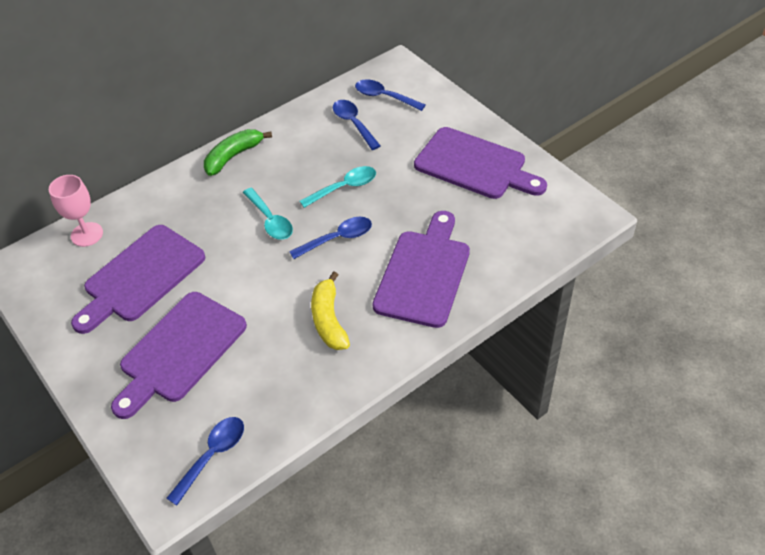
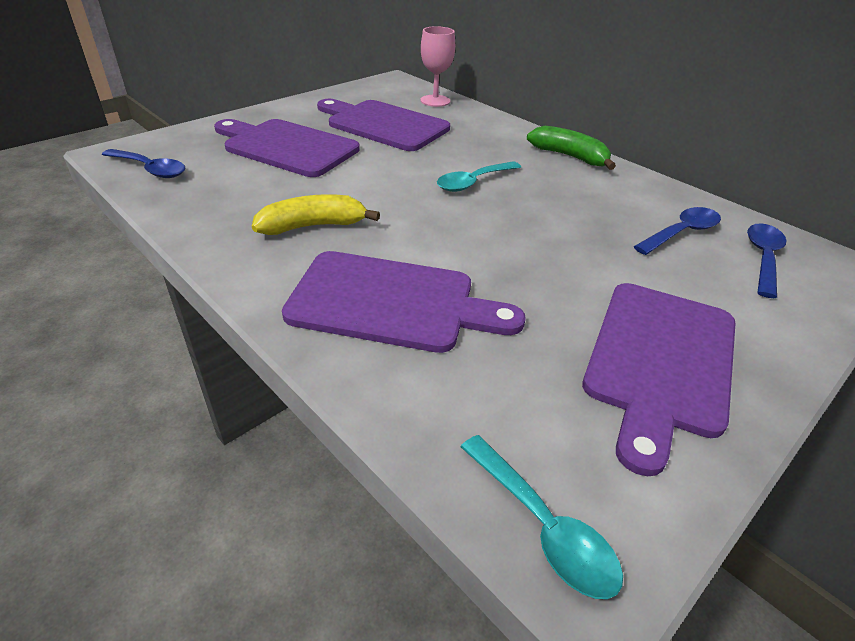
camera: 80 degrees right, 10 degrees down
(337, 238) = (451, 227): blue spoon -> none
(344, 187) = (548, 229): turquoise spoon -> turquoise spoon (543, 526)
────────────────────────────────────────
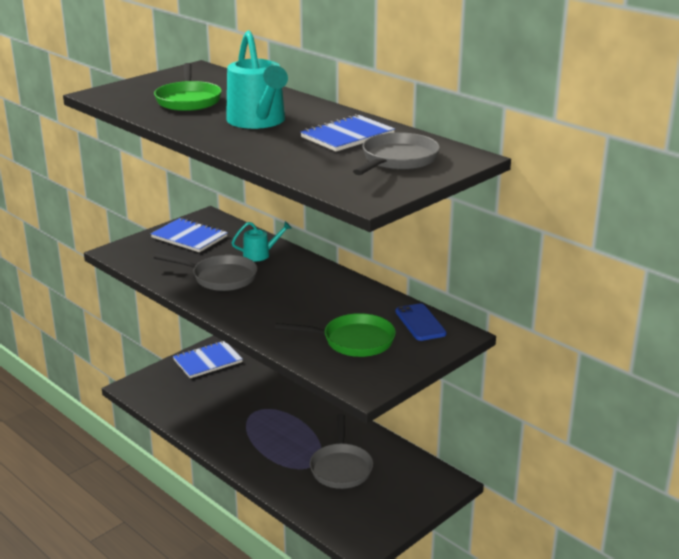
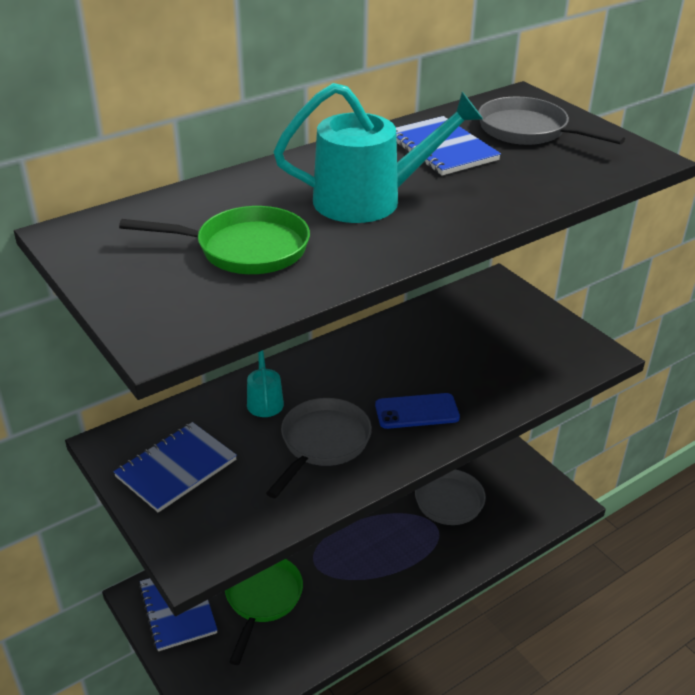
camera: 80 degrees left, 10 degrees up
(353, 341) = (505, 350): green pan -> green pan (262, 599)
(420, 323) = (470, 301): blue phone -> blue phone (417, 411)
────────────────────────────────────────
Report how many lines above include "degrees". Nothing else.

→ **Finished exercise**
2